* _Work to complete_:
Show, in full, each line of the data that contains "AUDIO".

Content starts

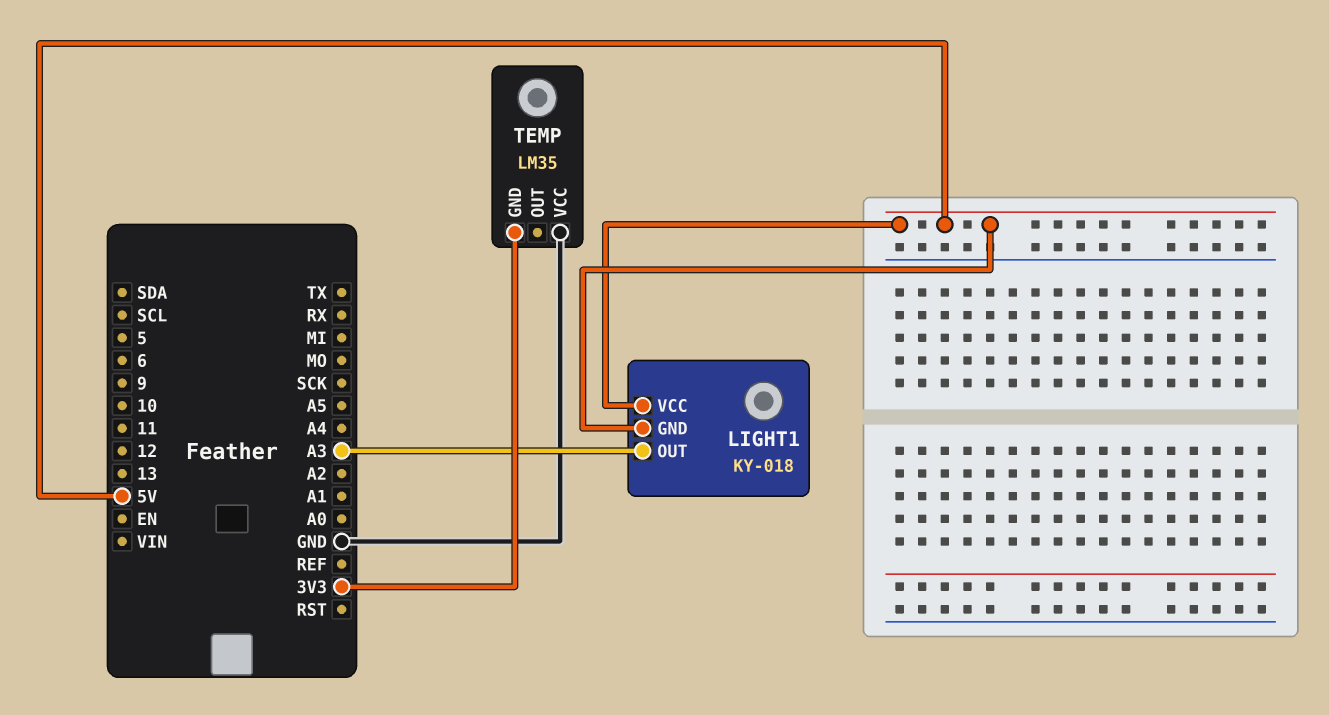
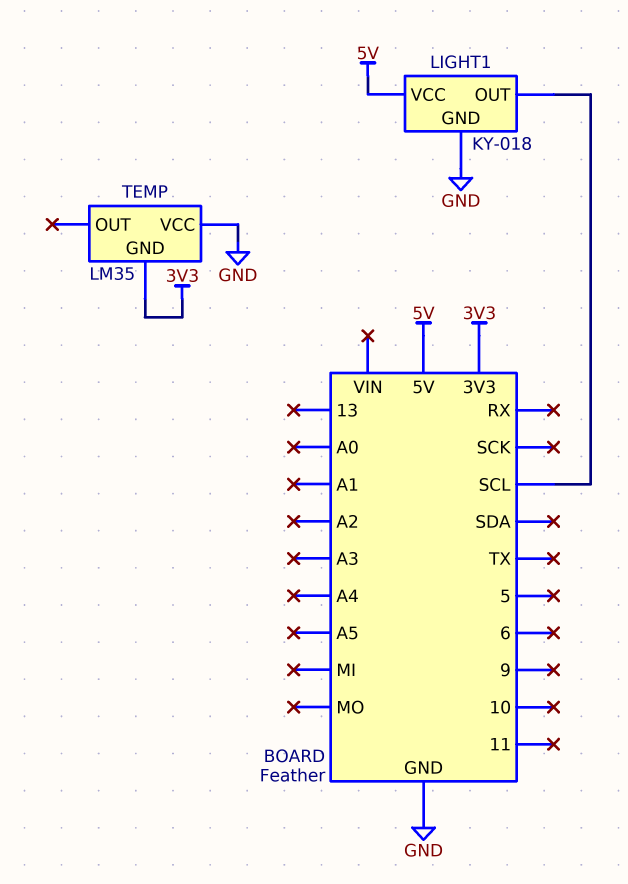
LIGHT1 pin GND: 5V -> GND
LIGHT1 pin OUT: A3 -> SCL

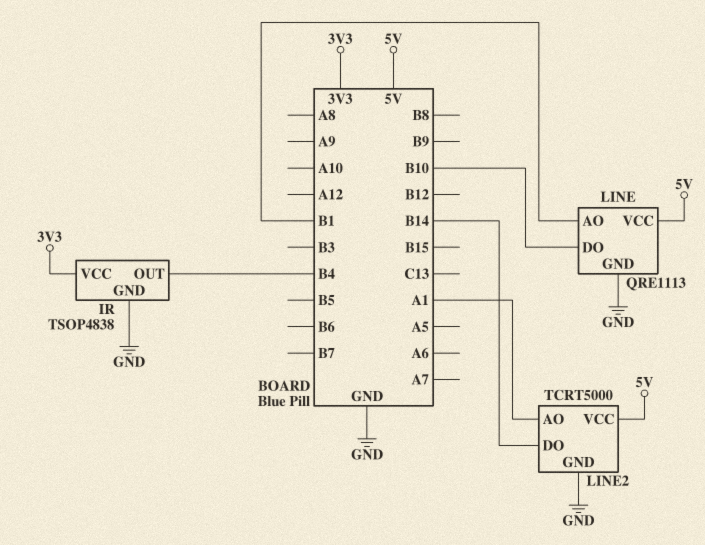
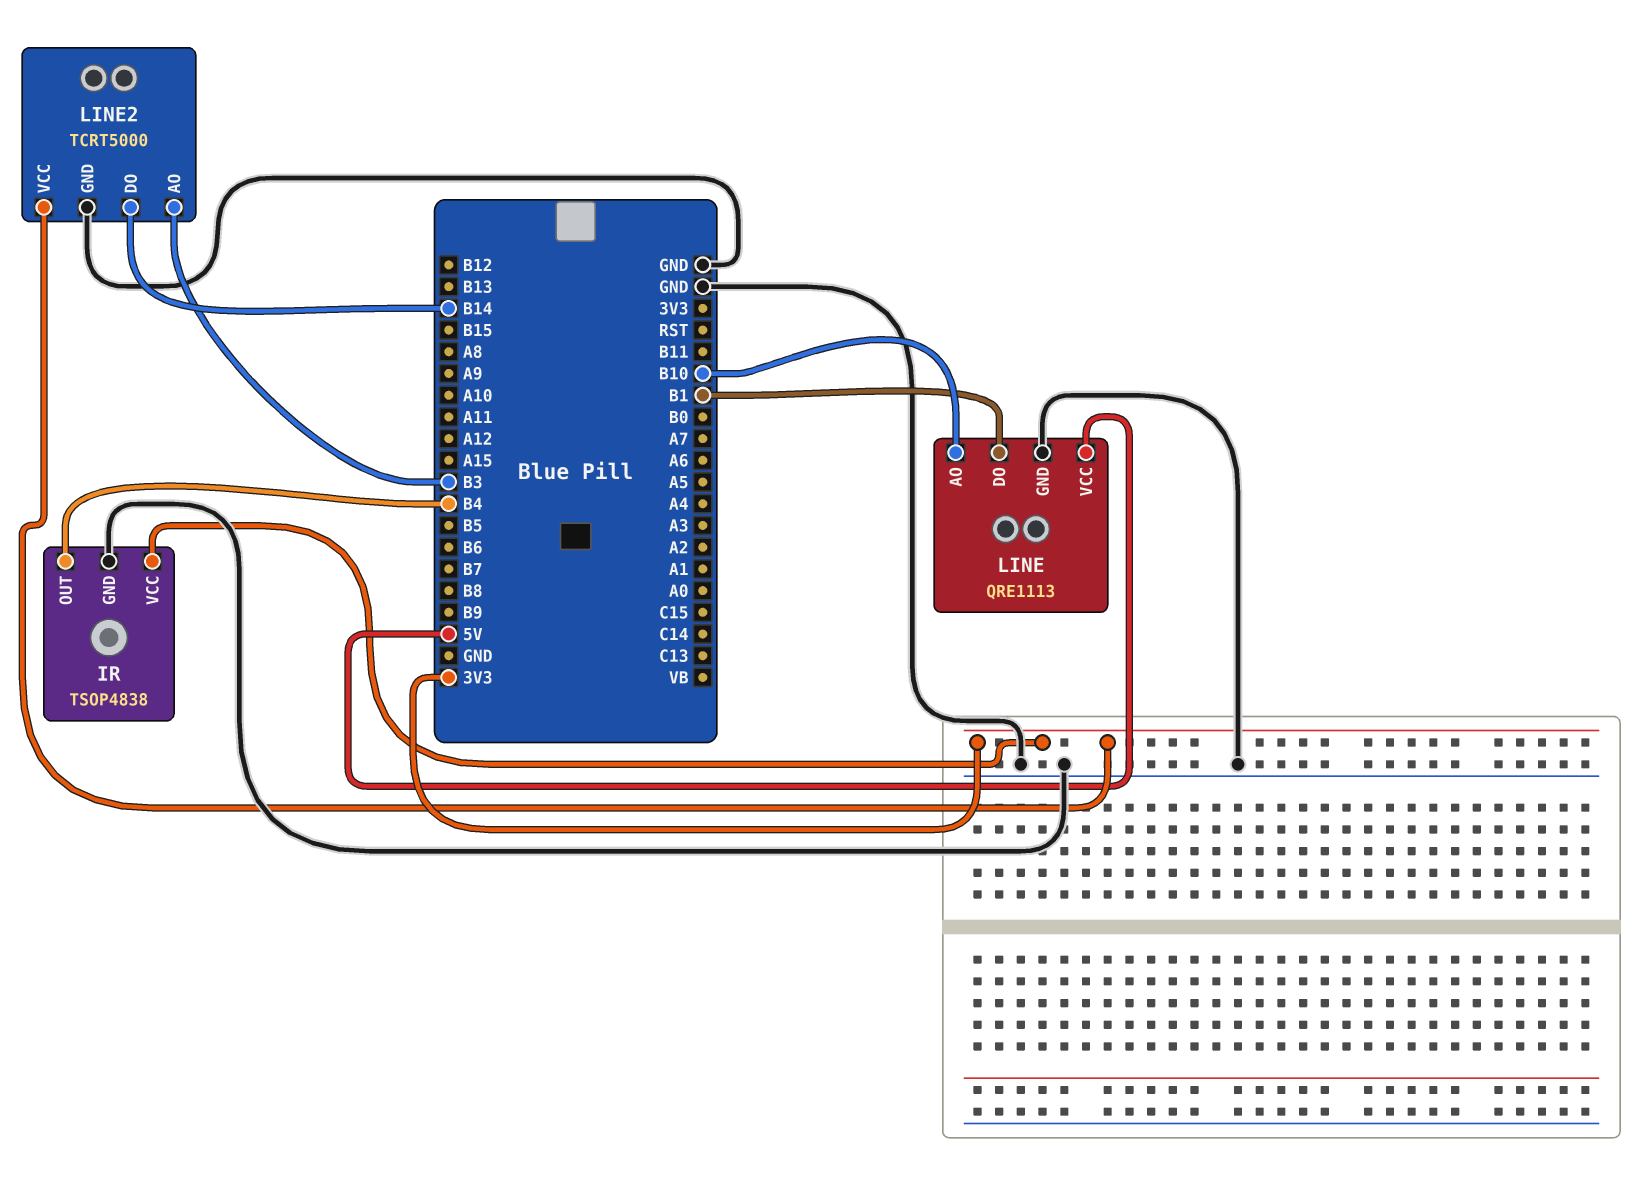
LINE pin AO: B1 -> B10
LINE pin DO: B10 -> B1
LINE2 pin AO: A1 -> B3
LINE2 pin VCC: 5V -> 3V3

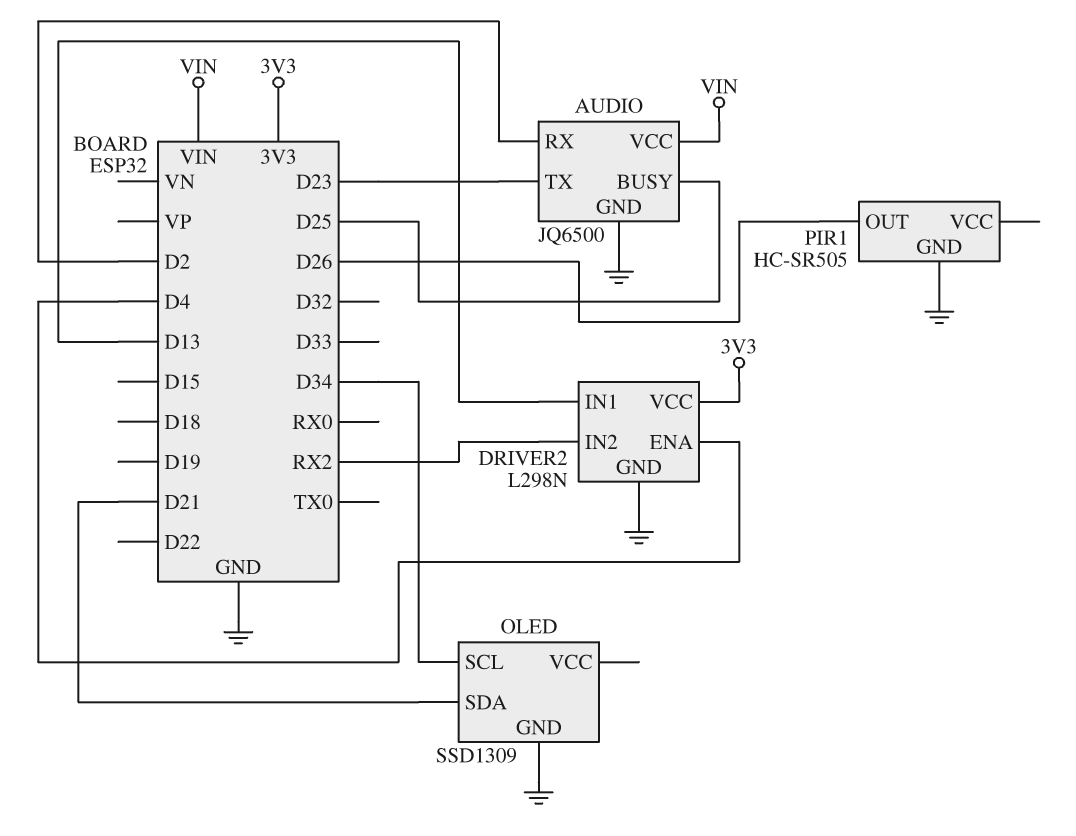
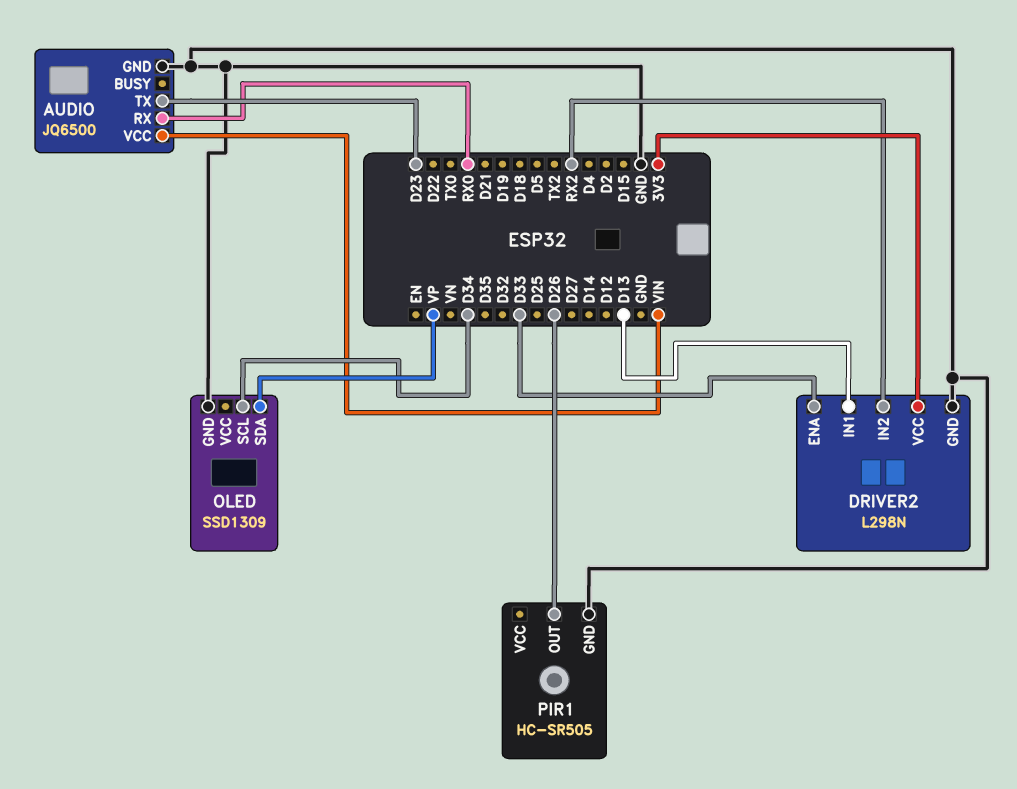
AUDIO pin BUSY: D25 -> none
AUDIO pin RX: D2 -> RX0
DRIVER2 pin ENA: D4 -> D33
OLED pin SDA: D21 -> VP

Content ends

* _Solution for this task_:
AUDIO pin BUSY: D25 -> none
AUDIO pin RX: D2 -> RX0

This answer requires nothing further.